* [Assigned task] Your task is to extract the lines from the one holding "camera: 20 degrees left, 0 degrees up" through the end of the material. Set them down exactly and add nothing.

* [Given records]

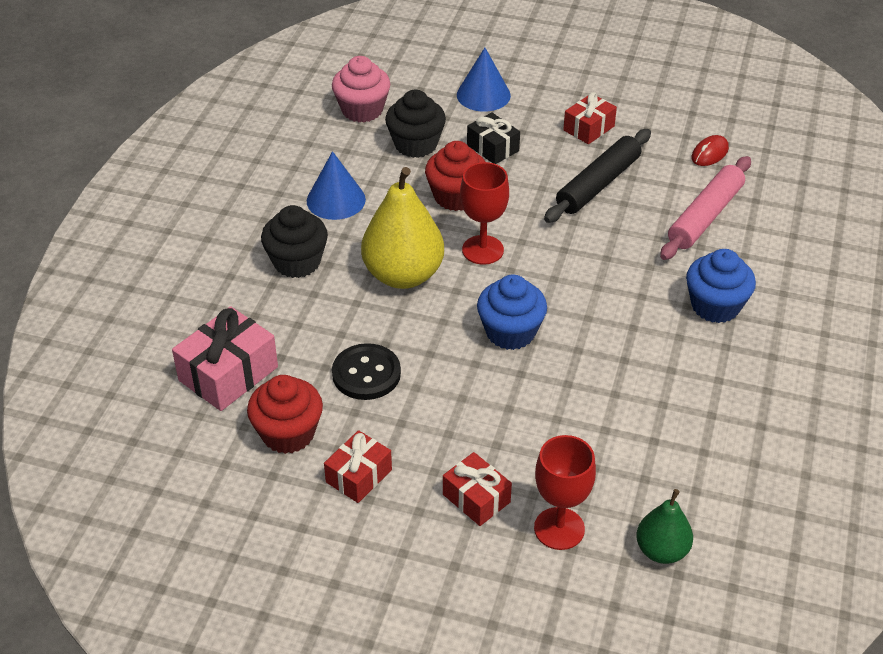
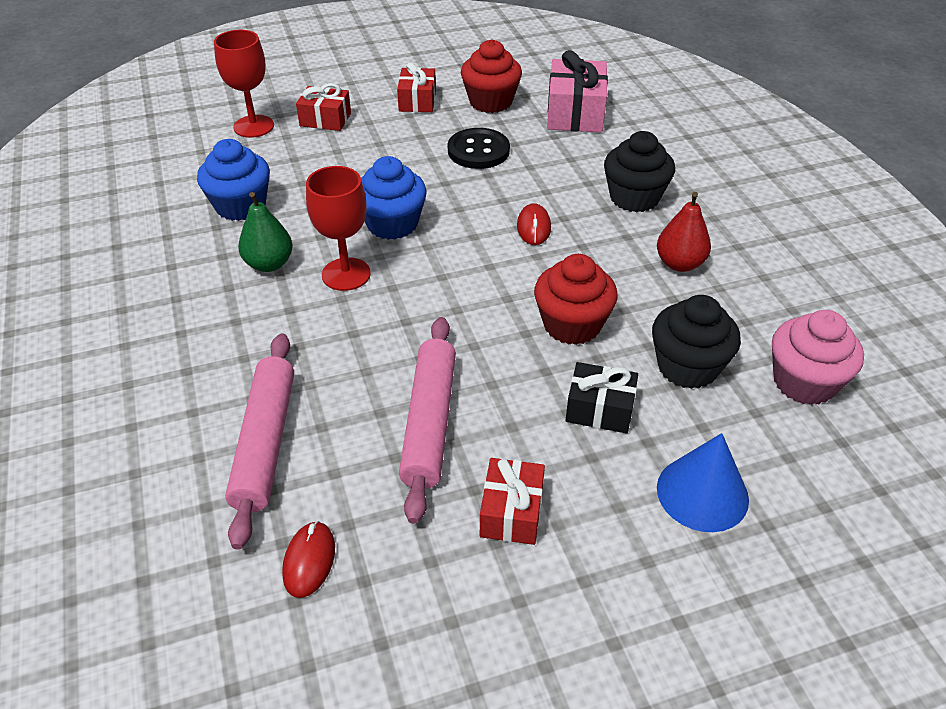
camera: 145 degrees right, 0 degrees up
(336, 200) = (679, 264): blue cone -> red pear
(403, 275) = (533, 227): yellow pear -> red mouse
(482, 250) = (486, 282): red goblet -> red goblet (346, 274)
(598, 184) = (429, 422): black rolling pin -> pink rolling pin
(661, 550) = (170, 142): green pear -> green pear (269, 264)
(715, 306) = (203, 333): blue cupcake -> blue cupcake (240, 206)

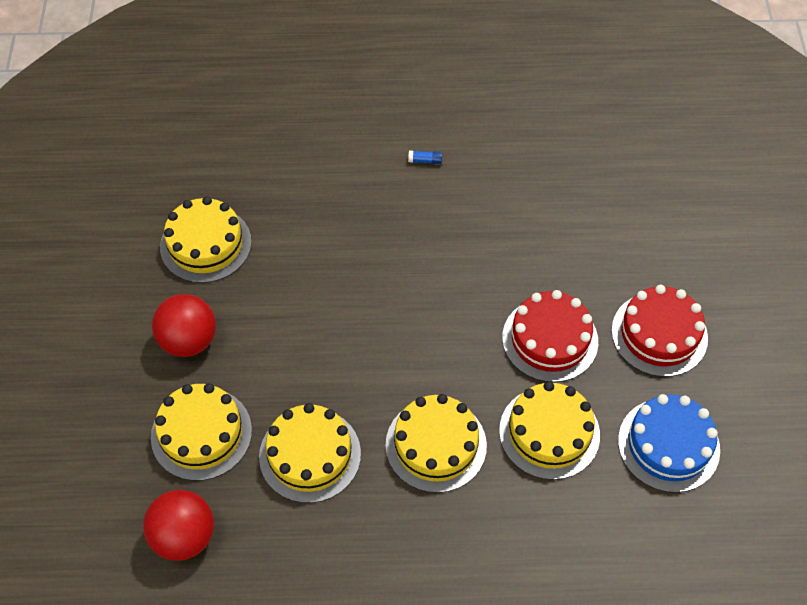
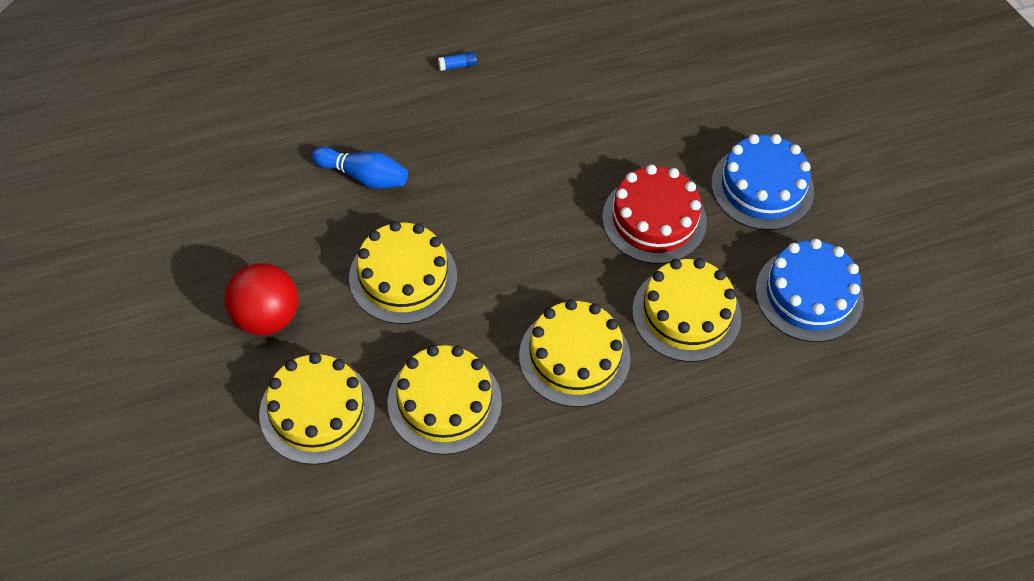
camera: 20 degrees left, 0 degrees up
(184, 536) = (338, 524): red ball -> none
(205, 244) = (246, 209): yellow cake -> yellow cake (403, 277)
(312, 239) = (364, 176): none -> blue bowling pin
(659, 334) = (762, 187): red cake -> blue cake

* [Response to this exercise]
camera: 20 degrees left, 0 degrees up
(184, 536) = (338, 524): red ball -> none
(205, 244) = (246, 209): yellow cake -> yellow cake (403, 277)
(312, 239) = (364, 176): none -> blue bowling pin
(659, 334) = (762, 187): red cake -> blue cake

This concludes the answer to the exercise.